## Directions for this task
Copy out, word for word, everything from the line containing "Measure the distance from woven" down to the line containing "Indeed, from a", including both of those lines.

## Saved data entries
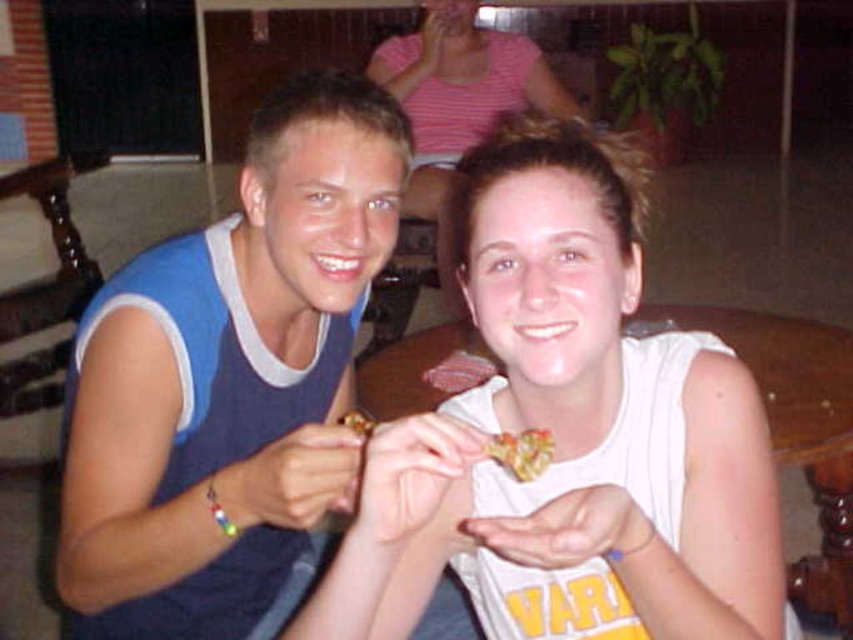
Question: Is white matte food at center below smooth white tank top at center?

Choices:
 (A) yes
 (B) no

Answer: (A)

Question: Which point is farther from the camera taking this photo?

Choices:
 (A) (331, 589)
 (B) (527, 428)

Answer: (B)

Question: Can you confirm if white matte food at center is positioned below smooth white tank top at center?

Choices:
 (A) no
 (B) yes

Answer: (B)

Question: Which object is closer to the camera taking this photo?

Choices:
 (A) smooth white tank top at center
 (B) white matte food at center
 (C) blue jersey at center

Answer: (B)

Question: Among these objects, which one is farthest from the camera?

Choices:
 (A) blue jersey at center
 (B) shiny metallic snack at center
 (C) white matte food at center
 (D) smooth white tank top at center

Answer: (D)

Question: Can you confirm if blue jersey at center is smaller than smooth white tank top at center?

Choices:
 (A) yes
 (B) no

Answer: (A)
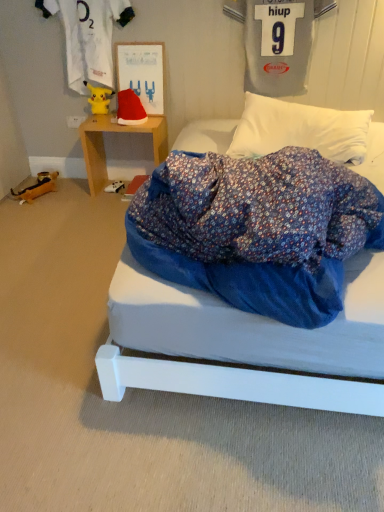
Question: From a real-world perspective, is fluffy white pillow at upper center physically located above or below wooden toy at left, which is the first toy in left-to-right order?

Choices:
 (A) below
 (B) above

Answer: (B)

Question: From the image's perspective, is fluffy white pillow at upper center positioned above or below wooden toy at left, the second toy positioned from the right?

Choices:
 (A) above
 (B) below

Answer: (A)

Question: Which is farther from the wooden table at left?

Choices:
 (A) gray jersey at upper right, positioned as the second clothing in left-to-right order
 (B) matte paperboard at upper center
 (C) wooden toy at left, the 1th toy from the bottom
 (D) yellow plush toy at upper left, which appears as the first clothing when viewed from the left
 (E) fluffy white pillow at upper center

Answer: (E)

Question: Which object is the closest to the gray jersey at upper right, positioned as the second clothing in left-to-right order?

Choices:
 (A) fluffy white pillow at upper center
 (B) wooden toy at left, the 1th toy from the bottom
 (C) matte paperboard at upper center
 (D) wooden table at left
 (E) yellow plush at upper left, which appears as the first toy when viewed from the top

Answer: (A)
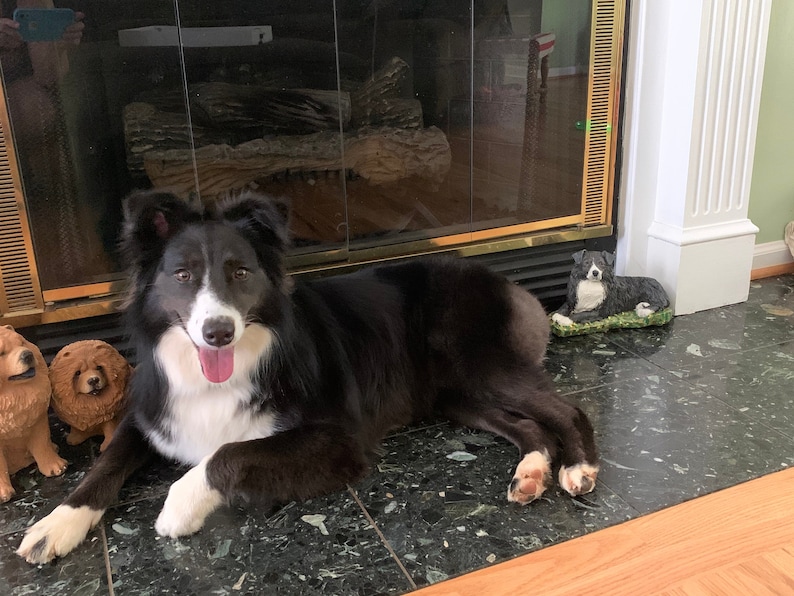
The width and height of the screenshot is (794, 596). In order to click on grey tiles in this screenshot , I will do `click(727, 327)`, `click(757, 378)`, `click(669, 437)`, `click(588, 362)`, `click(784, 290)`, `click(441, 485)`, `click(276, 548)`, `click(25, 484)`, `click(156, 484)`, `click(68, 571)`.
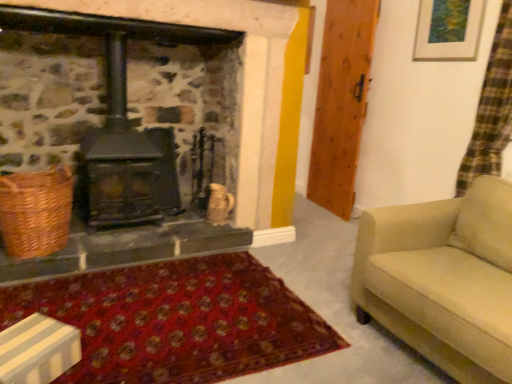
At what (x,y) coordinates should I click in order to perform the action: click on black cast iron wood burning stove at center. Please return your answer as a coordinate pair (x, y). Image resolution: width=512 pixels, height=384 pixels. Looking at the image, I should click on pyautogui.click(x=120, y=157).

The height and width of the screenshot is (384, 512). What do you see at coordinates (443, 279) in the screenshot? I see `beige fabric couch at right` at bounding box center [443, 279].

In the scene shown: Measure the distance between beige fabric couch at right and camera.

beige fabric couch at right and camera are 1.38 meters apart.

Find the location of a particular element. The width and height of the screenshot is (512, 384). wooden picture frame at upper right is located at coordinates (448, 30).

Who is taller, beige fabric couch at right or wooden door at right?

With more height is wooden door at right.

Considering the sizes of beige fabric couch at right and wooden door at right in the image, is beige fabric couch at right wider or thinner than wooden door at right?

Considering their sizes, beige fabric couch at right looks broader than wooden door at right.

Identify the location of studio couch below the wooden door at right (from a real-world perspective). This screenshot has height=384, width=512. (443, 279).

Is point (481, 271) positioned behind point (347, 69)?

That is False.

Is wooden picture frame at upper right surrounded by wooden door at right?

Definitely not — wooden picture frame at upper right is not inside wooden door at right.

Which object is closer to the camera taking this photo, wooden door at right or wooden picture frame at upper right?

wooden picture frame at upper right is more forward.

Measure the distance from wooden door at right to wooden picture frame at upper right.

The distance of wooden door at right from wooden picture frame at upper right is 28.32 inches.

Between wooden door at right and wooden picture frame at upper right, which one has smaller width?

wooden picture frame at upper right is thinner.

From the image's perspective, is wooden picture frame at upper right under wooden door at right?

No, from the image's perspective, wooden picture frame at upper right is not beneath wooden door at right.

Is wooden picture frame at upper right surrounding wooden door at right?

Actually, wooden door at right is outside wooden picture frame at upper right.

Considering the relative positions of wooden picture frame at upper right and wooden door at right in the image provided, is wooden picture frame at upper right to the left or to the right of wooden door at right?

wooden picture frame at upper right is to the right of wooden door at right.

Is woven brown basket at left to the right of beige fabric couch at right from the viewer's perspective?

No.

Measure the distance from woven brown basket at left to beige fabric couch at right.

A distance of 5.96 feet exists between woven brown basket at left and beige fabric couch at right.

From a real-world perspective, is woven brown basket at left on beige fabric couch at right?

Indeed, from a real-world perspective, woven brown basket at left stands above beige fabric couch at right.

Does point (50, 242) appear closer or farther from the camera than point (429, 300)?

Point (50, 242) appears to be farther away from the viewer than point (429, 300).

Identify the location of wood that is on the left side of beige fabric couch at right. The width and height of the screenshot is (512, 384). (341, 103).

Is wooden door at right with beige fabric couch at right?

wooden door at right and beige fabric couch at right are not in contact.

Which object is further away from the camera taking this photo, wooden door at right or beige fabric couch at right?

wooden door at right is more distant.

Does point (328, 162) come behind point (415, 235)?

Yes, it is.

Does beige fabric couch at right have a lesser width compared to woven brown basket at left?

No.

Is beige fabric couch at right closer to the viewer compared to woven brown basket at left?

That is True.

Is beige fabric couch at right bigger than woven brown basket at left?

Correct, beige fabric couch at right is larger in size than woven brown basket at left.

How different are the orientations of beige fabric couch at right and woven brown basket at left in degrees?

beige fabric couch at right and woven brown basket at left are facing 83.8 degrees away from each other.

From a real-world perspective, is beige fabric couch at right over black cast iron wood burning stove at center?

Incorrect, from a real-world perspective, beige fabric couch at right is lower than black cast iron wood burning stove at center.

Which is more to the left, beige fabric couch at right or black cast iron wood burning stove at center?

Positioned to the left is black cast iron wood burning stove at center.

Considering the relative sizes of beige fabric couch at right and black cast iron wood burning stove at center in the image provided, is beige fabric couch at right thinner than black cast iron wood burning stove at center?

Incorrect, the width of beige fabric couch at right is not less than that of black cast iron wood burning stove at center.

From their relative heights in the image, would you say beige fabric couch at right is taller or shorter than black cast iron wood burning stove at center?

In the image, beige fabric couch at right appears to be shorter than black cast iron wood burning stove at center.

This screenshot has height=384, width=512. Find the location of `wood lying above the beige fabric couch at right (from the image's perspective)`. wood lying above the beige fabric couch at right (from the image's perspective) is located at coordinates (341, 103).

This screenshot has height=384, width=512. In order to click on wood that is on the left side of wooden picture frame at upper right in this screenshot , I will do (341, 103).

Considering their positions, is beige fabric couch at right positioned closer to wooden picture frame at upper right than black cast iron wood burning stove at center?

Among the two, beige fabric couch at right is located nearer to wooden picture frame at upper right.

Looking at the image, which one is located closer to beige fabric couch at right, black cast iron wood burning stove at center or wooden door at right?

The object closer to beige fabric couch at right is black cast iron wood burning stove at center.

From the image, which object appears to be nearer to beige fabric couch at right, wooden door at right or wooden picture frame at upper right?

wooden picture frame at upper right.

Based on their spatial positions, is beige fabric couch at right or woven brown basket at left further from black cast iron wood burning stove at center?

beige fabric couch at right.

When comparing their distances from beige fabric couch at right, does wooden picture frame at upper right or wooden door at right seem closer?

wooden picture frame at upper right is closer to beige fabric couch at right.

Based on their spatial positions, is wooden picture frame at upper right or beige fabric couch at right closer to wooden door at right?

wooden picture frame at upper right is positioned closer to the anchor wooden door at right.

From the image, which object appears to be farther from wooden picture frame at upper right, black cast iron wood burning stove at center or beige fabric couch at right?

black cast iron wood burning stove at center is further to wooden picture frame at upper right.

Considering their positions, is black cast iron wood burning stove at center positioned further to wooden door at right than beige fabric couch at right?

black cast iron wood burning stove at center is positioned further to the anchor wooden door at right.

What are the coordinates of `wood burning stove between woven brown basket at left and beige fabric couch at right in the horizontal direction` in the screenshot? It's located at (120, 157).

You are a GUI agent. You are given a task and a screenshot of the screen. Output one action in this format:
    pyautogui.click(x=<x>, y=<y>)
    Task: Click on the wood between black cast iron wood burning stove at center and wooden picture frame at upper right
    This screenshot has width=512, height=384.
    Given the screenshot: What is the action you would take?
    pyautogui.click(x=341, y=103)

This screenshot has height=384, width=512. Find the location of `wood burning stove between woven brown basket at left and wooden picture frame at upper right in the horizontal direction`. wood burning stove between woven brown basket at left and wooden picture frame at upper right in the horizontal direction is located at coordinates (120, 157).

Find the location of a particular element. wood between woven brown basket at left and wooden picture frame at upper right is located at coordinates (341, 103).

## Result
Measure the distance from woven brown basket at left to beige fabric couch at right.

A distance of 5.96 feet exists between woven brown basket at left and beige fabric couch at right.

From a real-world perspective, is woven brown basket at left on beige fabric couch at right?

Indeed, from a real-world perspective, woven brown basket at left stands above beige fabric couch at right.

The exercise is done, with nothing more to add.